Exercise details: Print every line below exactly. Skip the pictures.

Available data:
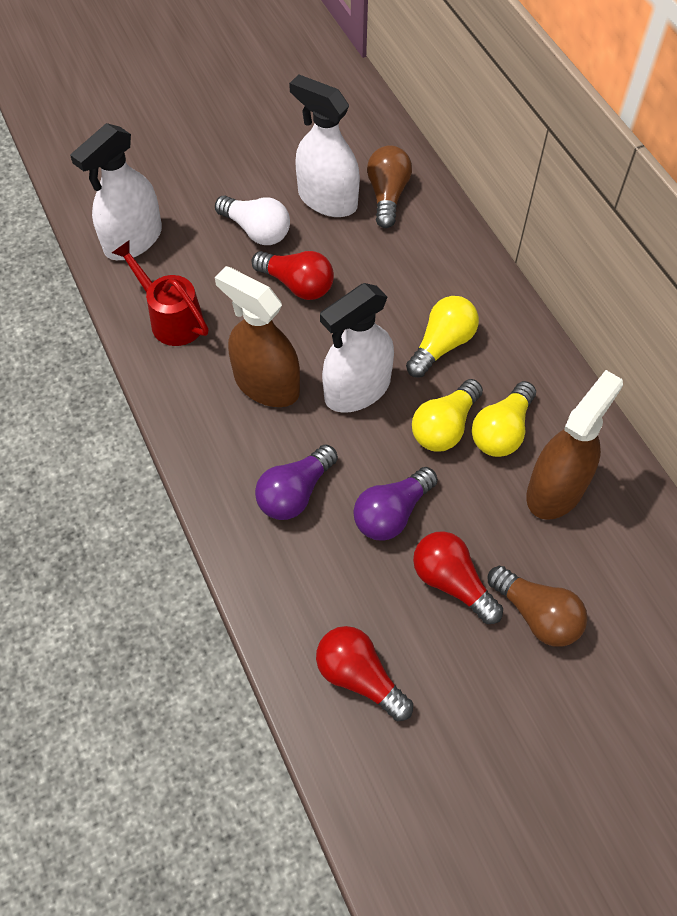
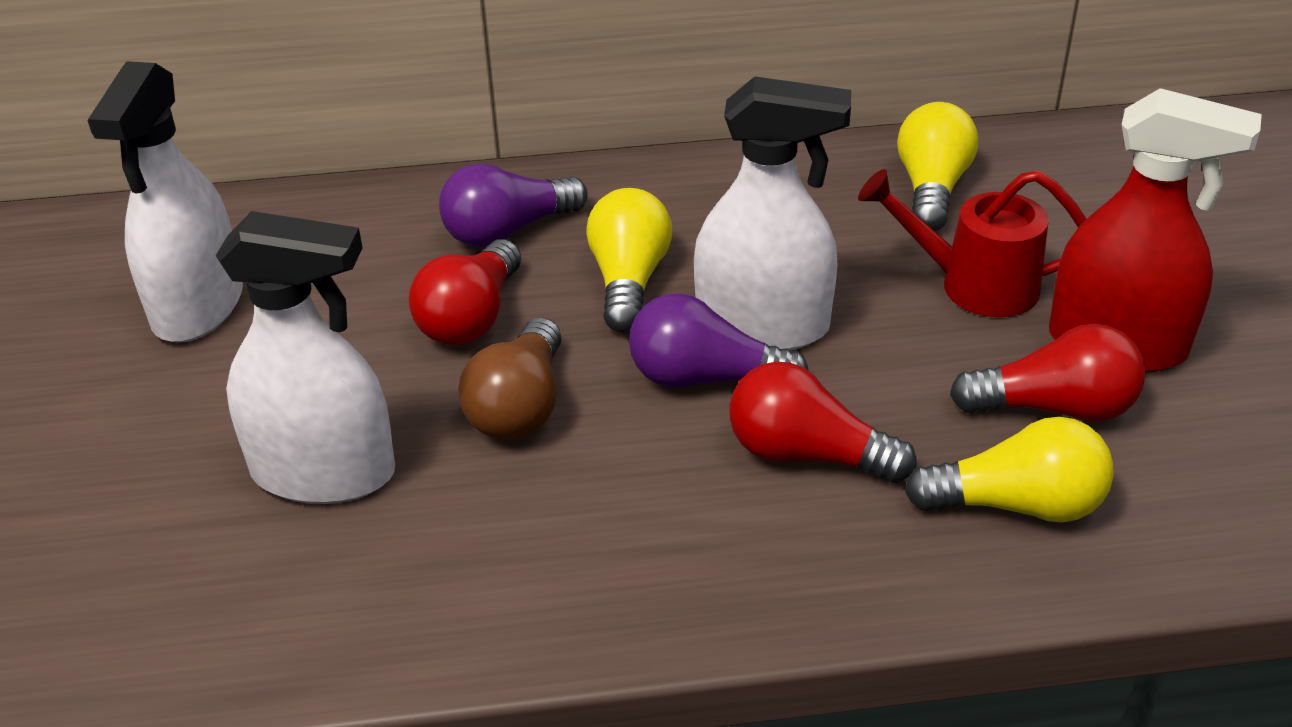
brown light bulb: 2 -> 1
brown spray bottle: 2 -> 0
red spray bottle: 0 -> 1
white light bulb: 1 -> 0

Answer:
brown light bulb: 2 -> 1
brown spray bottle: 2 -> 0
red spray bottle: 0 -> 1
white light bulb: 1 -> 0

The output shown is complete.